Your assignment: This exercise asks for a copy of each line in the records below with the word "counterclockwise" in it.

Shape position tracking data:
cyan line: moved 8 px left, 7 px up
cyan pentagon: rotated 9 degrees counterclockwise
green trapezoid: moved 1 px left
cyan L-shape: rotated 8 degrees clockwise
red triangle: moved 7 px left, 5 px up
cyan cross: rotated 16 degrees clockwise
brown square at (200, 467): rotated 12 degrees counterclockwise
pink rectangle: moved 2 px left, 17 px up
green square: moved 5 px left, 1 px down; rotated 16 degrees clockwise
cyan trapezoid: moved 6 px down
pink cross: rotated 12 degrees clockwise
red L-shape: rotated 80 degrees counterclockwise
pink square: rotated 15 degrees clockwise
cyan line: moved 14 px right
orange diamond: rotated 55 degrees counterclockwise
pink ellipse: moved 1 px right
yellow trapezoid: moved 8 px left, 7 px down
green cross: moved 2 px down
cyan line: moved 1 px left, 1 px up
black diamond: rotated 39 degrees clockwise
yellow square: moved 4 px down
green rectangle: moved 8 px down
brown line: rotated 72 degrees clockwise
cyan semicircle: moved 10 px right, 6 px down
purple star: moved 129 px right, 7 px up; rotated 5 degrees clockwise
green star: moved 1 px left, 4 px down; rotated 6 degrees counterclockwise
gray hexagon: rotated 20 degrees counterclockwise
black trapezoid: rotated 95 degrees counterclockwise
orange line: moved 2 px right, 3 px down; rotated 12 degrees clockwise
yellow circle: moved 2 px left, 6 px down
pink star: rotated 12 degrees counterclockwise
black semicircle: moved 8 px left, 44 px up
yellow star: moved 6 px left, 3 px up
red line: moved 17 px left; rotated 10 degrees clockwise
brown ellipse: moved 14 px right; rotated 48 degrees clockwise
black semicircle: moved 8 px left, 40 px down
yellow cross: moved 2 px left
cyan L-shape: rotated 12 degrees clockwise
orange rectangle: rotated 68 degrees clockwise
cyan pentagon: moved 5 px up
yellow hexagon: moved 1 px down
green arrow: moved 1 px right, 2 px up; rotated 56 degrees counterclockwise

Output for this exercise:
cyan pentagon: rotated 9 degrees counterclockwise
brown square at (200, 467): rotated 12 degrees counterclockwise
red L-shape: rotated 80 degrees counterclockwise
orange diamond: rotated 55 degrees counterclockwise
green star: moved 1 px left, 4 px down; rotated 6 degrees counterclockwise
gray hexagon: rotated 20 degrees counterclockwise
black trapezoid: rotated 95 degrees counterclockwise
pink star: rotated 12 degrees counterclockwise
green arrow: moved 1 px right, 2 px up; rotated 56 degrees counterclockwise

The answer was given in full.